= ASSIGNED TASK =
Restate word for word the lines of the records below, starting at the line that contains "293, 449, 463" and ending at the line that contains "- turquoise pawn 342, 104, 370, 155", with both of those lines included and nothing else.

= Records excerpted from a collection =
------------
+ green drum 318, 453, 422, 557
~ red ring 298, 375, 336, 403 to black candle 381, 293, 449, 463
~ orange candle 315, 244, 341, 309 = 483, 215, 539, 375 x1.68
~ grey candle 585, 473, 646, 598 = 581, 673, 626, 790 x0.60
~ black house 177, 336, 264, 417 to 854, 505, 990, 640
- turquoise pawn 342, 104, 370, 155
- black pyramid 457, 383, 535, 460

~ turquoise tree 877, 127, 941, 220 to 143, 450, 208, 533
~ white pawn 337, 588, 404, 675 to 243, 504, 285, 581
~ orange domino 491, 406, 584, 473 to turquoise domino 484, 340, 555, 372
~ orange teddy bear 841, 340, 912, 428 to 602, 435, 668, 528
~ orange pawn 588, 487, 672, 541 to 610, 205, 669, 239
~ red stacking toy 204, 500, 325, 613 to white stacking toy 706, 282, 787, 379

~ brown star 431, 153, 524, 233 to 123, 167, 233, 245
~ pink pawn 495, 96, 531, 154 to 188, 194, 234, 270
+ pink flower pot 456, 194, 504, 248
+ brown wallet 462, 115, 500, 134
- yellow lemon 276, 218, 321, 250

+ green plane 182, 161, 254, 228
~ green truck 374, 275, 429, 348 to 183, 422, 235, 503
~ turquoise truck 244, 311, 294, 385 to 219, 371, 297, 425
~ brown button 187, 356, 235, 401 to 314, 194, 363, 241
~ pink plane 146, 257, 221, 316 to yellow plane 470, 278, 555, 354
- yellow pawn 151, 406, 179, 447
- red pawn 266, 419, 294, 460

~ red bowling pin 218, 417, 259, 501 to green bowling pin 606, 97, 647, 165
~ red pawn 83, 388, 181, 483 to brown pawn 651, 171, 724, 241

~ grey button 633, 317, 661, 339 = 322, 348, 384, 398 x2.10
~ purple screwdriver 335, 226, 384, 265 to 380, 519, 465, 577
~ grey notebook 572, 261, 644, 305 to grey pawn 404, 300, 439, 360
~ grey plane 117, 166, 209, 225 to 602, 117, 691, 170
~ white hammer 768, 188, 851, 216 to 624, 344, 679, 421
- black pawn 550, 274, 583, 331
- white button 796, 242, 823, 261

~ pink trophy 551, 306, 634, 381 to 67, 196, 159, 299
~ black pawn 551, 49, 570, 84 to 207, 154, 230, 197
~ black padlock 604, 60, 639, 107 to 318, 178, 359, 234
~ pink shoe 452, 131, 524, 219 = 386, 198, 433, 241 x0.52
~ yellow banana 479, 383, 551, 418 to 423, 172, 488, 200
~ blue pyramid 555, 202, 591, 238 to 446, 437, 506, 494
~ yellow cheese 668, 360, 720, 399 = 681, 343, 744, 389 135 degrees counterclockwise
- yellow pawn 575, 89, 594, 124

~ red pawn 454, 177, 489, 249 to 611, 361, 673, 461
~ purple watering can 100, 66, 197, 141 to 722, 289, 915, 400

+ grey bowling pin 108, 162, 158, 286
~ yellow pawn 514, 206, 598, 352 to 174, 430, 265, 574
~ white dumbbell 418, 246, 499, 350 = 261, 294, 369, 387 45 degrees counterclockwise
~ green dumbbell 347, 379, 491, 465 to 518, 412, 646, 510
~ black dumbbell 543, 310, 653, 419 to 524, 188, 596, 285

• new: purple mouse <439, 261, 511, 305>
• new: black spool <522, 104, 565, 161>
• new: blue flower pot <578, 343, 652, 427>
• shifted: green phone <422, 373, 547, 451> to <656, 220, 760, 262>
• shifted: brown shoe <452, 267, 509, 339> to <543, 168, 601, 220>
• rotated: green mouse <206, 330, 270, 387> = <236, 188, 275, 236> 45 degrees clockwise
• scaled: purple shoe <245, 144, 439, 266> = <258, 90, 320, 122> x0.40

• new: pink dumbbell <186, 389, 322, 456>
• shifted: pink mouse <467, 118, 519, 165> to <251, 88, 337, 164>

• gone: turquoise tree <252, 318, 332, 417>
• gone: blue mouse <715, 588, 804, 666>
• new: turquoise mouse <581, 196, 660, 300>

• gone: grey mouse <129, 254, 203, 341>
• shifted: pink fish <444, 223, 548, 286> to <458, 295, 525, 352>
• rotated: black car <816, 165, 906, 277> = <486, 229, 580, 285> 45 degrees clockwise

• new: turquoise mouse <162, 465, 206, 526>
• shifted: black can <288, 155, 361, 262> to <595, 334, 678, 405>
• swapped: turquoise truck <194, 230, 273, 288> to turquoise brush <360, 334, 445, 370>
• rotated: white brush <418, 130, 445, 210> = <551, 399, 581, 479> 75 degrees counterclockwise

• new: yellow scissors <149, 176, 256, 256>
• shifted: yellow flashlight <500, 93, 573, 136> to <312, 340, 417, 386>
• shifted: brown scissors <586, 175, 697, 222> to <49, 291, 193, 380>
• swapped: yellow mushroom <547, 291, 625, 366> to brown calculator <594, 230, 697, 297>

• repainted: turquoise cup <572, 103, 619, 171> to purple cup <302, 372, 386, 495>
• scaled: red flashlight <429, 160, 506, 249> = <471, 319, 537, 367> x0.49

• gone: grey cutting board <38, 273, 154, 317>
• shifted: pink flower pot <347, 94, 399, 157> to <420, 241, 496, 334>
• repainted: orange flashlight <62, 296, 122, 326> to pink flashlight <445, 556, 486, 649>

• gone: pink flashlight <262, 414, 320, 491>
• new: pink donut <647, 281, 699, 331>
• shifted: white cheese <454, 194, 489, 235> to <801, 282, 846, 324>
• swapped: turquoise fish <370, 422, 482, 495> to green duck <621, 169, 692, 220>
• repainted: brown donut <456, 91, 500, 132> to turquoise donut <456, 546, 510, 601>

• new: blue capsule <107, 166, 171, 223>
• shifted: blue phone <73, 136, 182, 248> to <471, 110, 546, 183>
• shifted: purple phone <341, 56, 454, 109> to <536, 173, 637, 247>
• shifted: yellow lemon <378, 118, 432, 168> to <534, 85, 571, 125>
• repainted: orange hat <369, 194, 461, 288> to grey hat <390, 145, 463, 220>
------------
= REPLY TO THE EXERCISE =
~ red ring 298, 375, 336, 403 to black candle 381, 293, 449, 463
~ orange candle 315, 244, 341, 309 = 483, 215, 539, 375 x1.68
~ grey candle 585, 473, 646, 598 = 581, 673, 626, 790 x0.60
~ black house 177, 336, 264, 417 to 854, 505, 990, 640
- turquoise pawn 342, 104, 370, 155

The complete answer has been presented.